* _Exercise description_: Work out how many lines in the entries below include the word "left". Give nothing but the number.

* _Given data_:
::::::
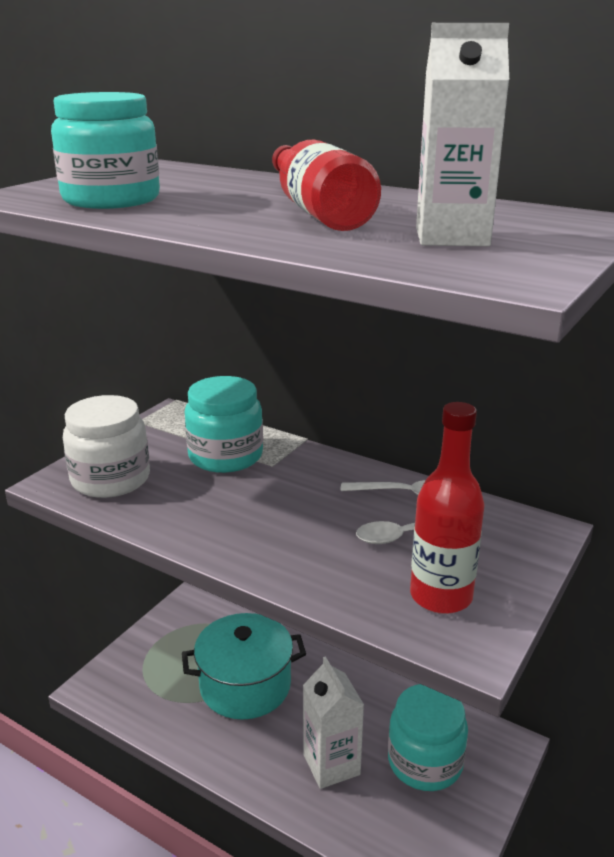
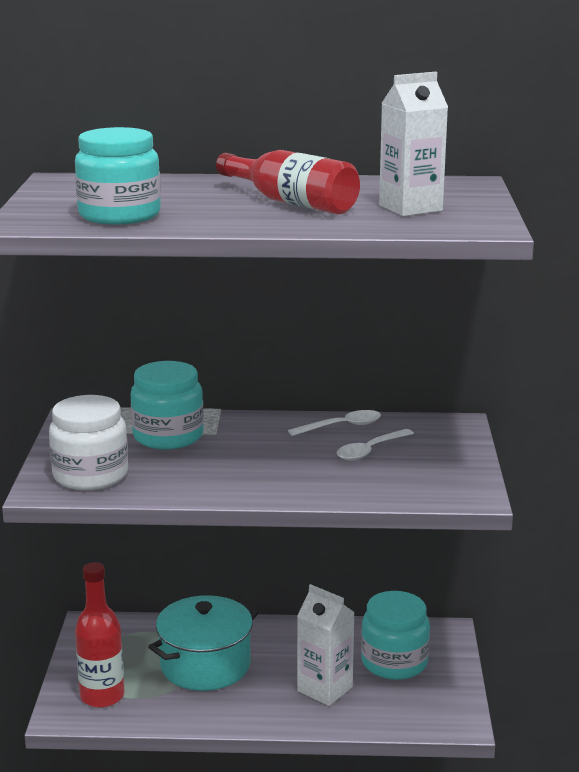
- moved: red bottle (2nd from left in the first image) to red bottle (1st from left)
::::::
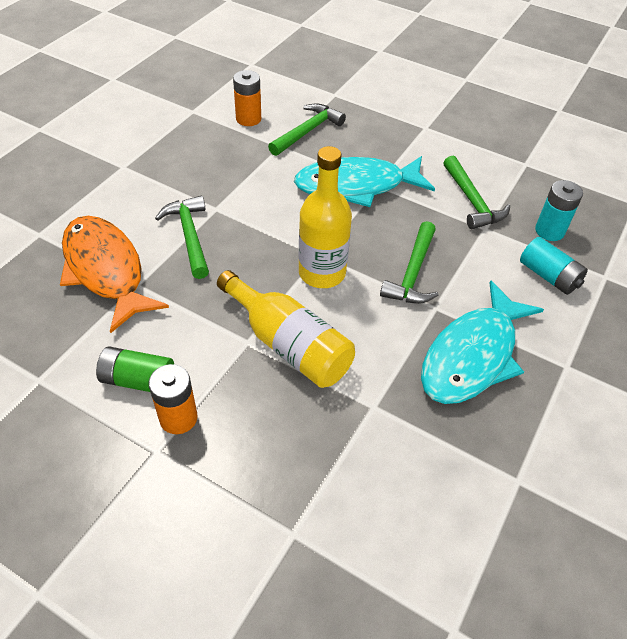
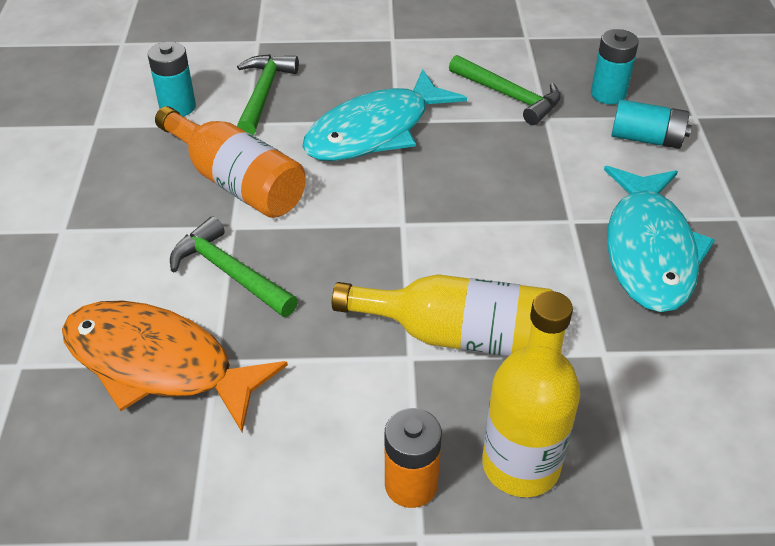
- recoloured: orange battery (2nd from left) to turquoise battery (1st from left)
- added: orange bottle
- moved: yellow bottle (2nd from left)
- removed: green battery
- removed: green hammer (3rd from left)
::::::
* _Response box_: 4